Scan the entries below for the word "KEYS". Copy each line that has it.
Extracted material below:
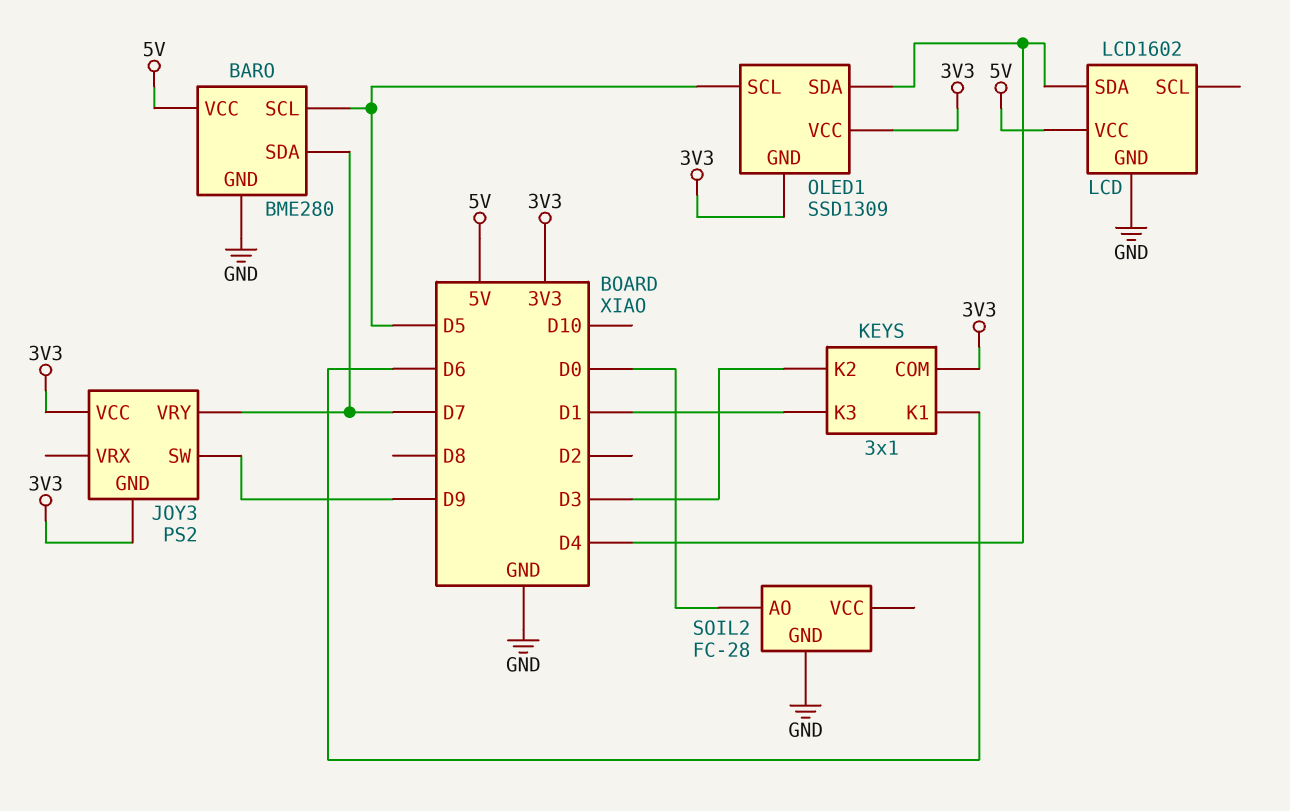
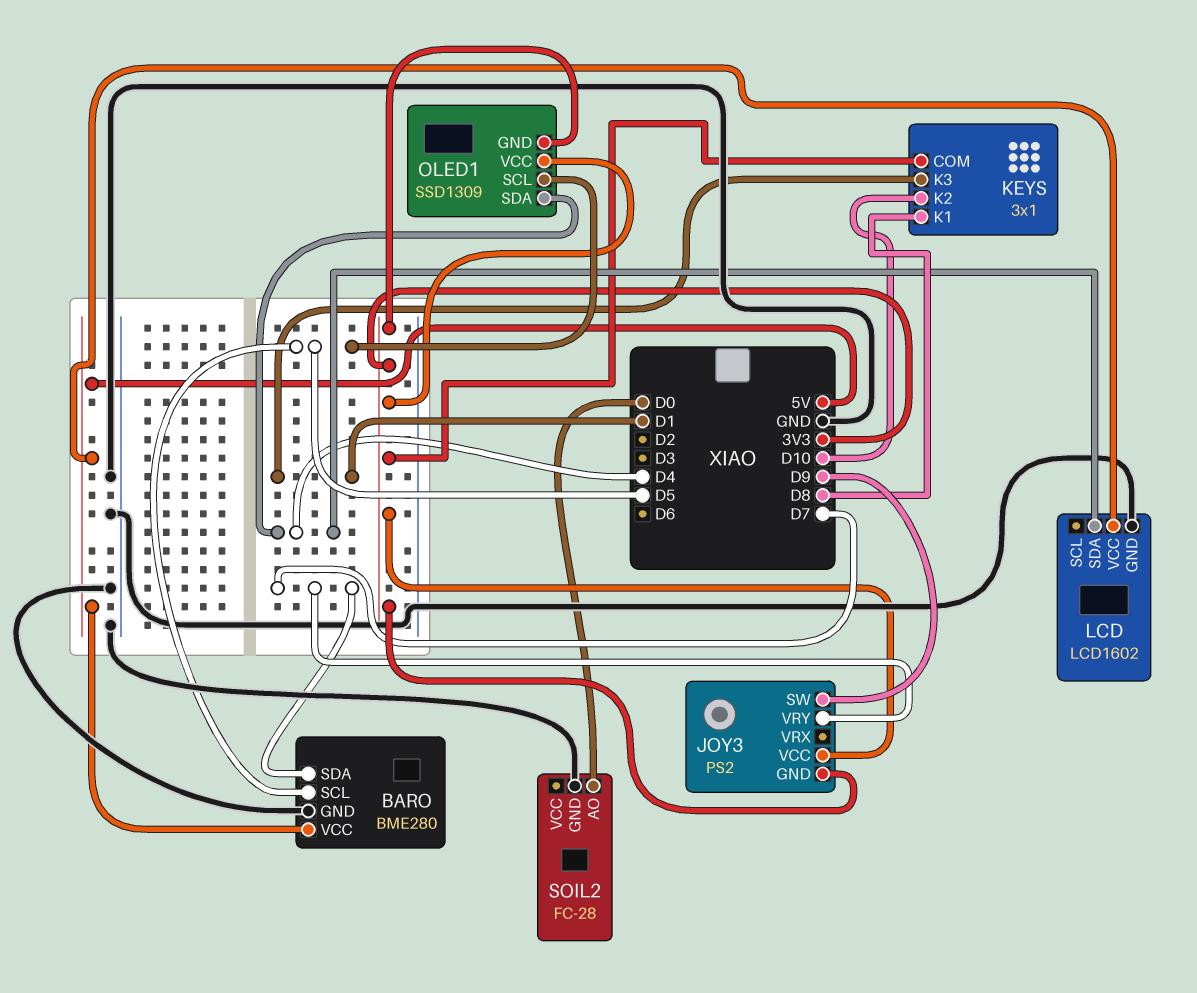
KEYS pin K1: D6 -> D8
KEYS pin K2: D3 -> D10

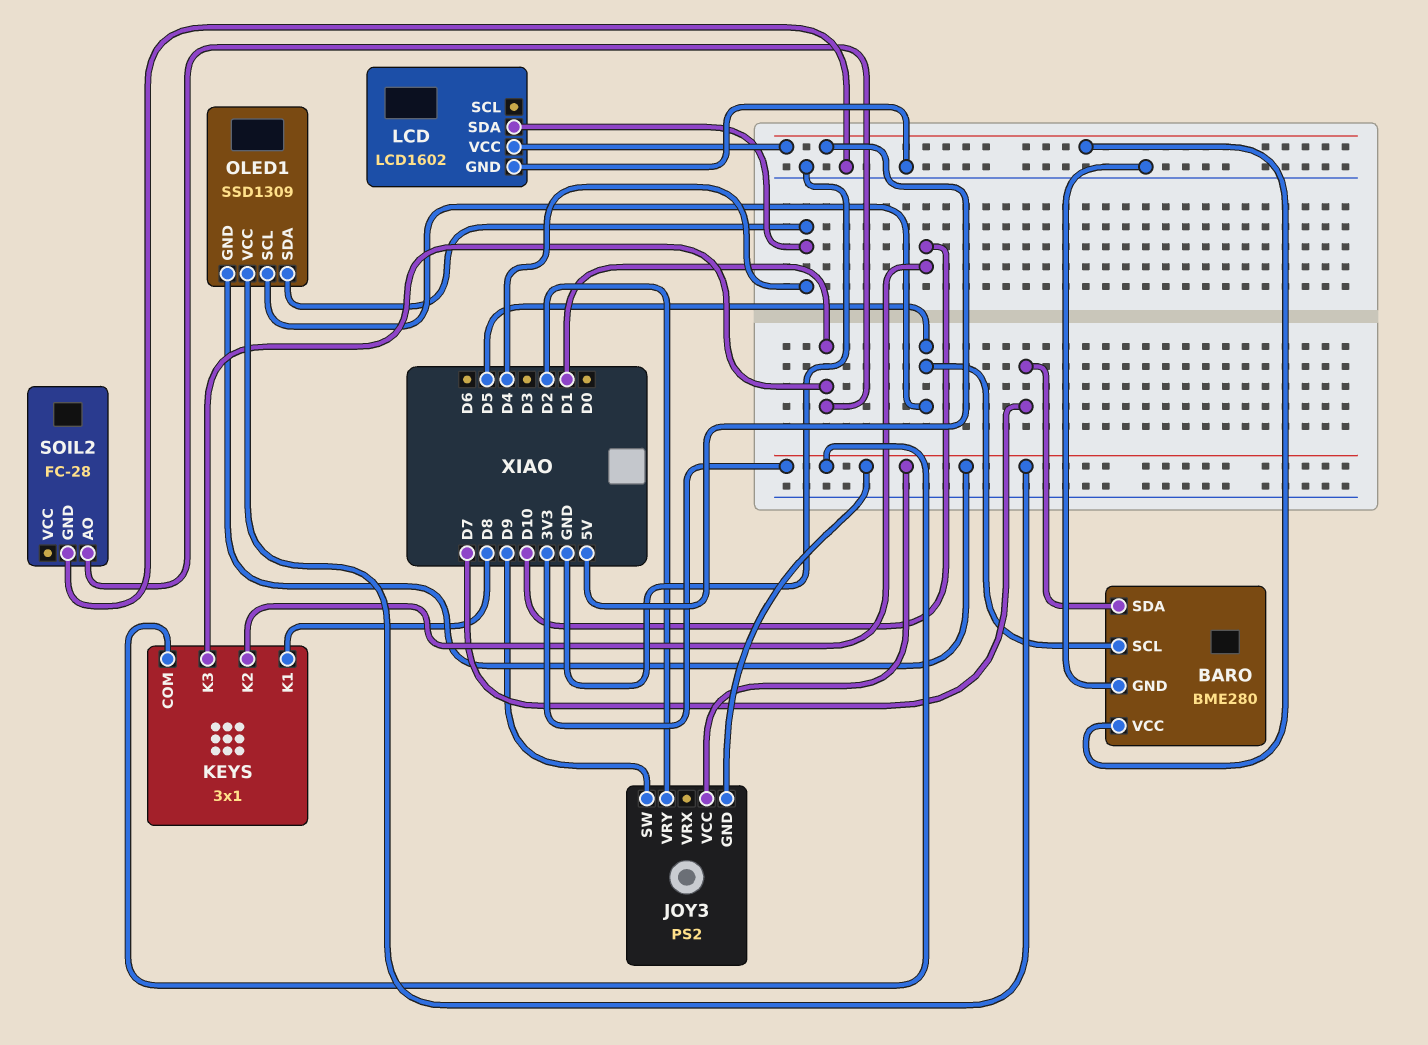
JOY3 pin VRY: D7 -> D2
SOIL2 pin AO: D0 -> D1

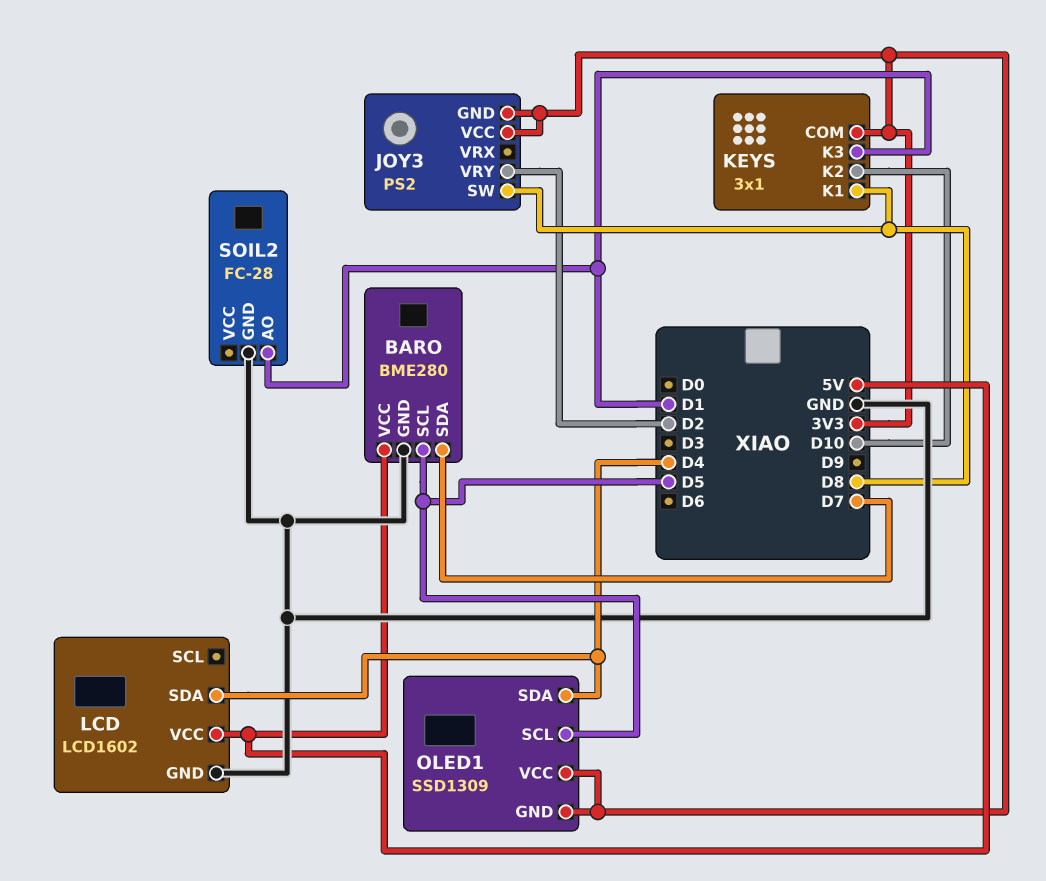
JOY3 pin SW: D9 -> D8

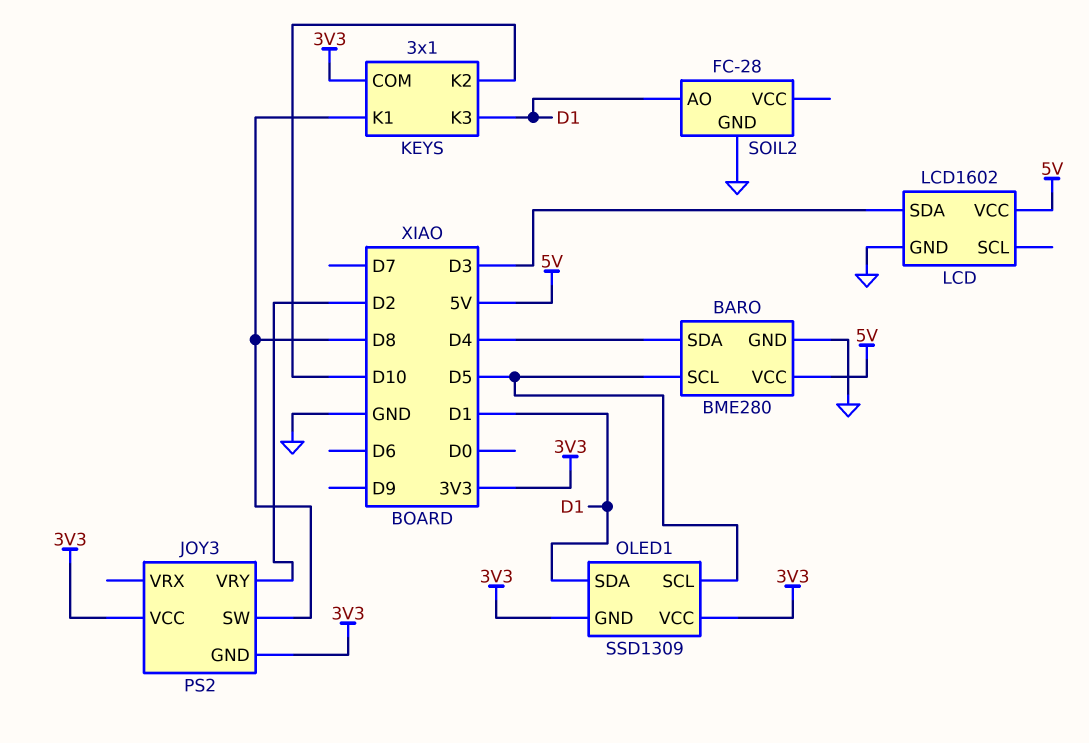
BARO pin SDA: D7 -> D4
LCD pin SDA: D4 -> D3
OLED1 pin SDA: D4 -> D1

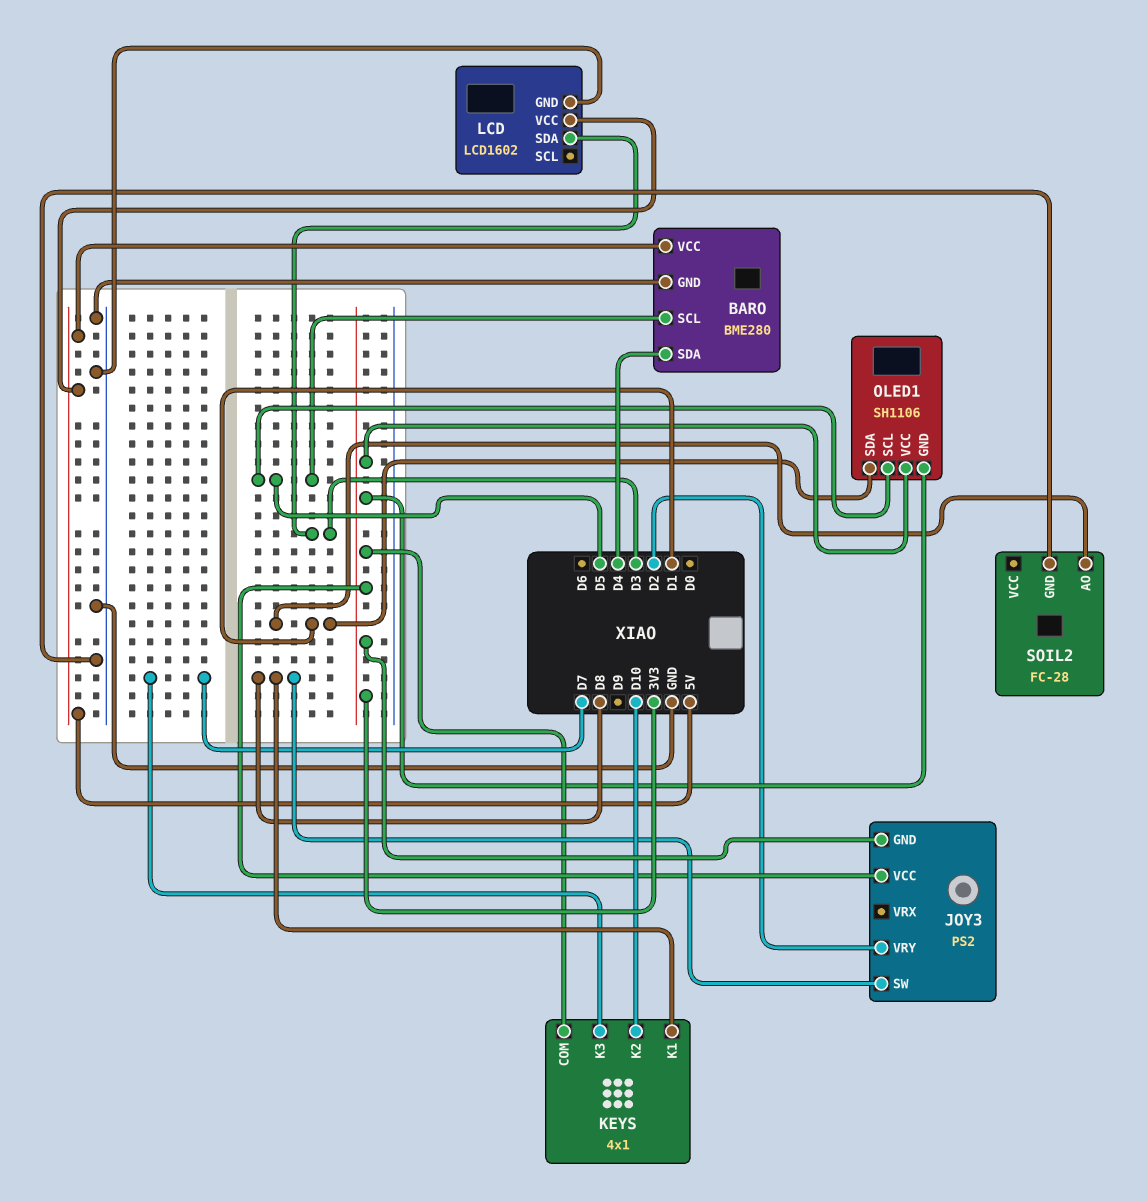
KEYS: 3x1 -> 4x1
KEYS pin K3: D1 -> D7
OLED1: SSD1309 -> SH1106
End of Extracted material.
Solution to the problem -
KEYS pin K1: D6 -> D8
KEYS pin K2: D3 -> D10
KEYS: 3x1 -> 4x1
KEYS pin K3: D1 -> D7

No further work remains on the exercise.